__TASK TO CARRY OUT__.
Nothing is needed except the lines below that run from the one with "Someone rotated the cap" through the one with "Someone carried the key", repeated exactly.

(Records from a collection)
= = = =

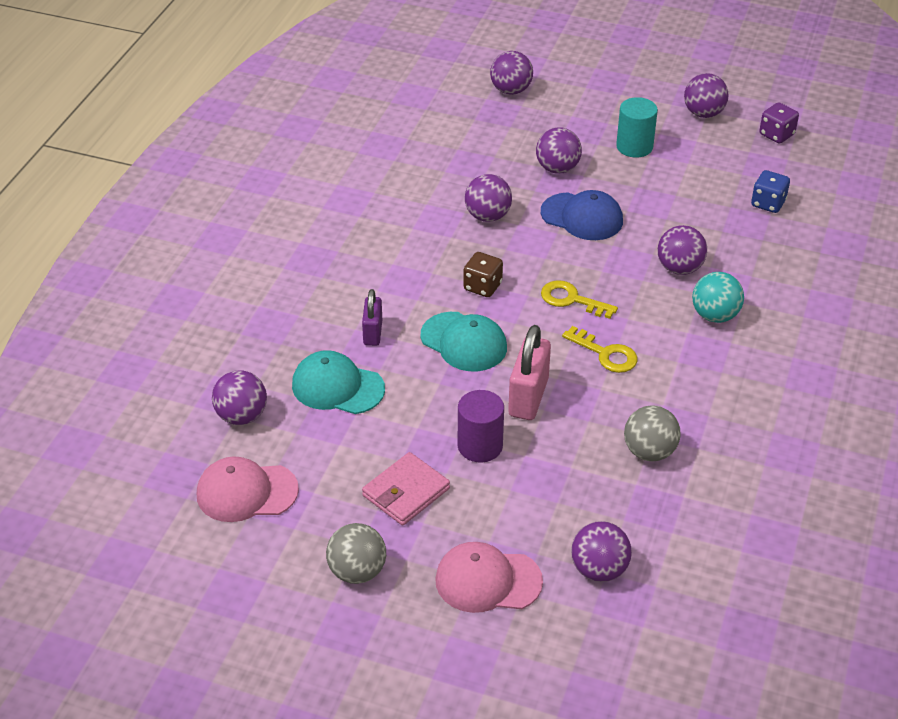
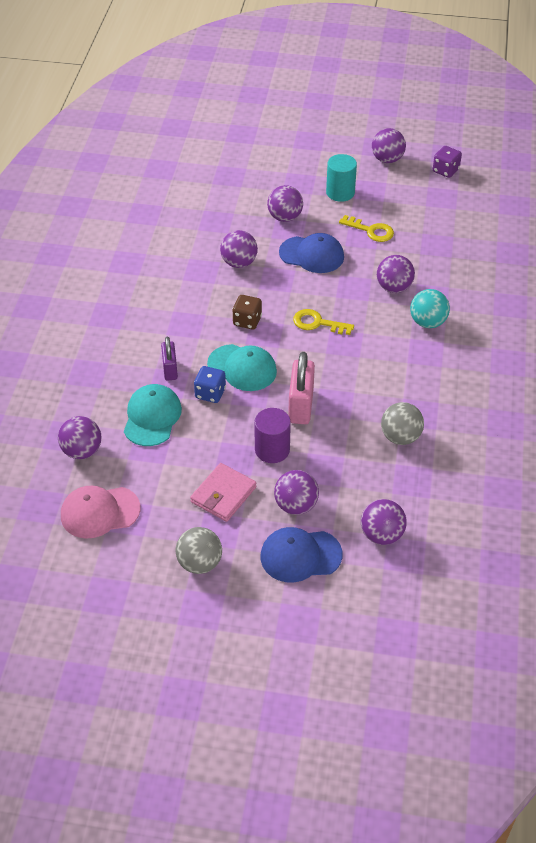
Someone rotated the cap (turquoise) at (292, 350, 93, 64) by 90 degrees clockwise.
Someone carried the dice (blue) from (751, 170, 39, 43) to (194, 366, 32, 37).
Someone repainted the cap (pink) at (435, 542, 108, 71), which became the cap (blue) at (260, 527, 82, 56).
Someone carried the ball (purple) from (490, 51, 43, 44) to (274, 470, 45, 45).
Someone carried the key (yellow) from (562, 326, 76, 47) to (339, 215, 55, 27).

= = = =

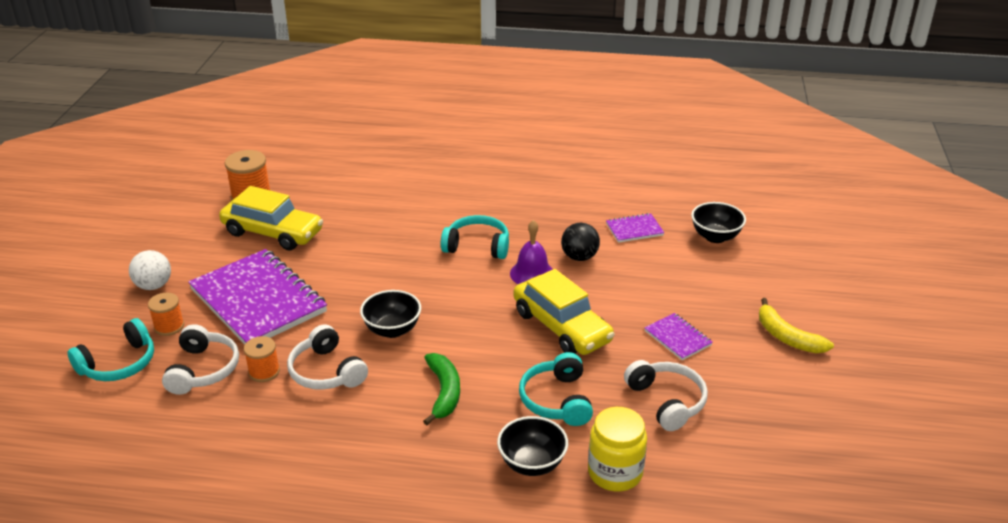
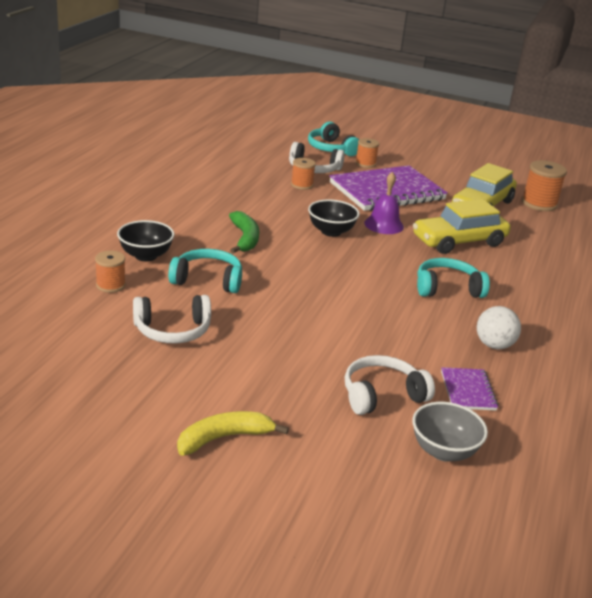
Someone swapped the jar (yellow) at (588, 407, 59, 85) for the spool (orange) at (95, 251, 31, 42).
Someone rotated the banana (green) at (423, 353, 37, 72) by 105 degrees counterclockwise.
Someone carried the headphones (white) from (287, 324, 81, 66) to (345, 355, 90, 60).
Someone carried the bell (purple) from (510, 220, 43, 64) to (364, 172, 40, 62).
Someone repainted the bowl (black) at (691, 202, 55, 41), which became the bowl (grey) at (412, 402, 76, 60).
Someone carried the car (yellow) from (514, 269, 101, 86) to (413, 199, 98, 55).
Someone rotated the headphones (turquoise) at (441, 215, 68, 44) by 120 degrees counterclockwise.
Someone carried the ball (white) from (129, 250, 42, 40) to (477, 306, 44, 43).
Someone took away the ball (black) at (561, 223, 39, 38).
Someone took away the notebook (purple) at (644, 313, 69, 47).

= = = =

__RESPONSE BOX__.
Someone rotated the cap (turquoise) at (292, 350, 93, 64) by 90 degrees clockwise.
Someone carried the dice (blue) from (751, 170, 39, 43) to (194, 366, 32, 37).
Someone repainted the cap (pink) at (435, 542, 108, 71), which became the cap (blue) at (260, 527, 82, 56).
Someone carried the ball (purple) from (490, 51, 43, 44) to (274, 470, 45, 45).
Someone carried the key (yellow) from (562, 326, 76, 47) to (339, 215, 55, 27).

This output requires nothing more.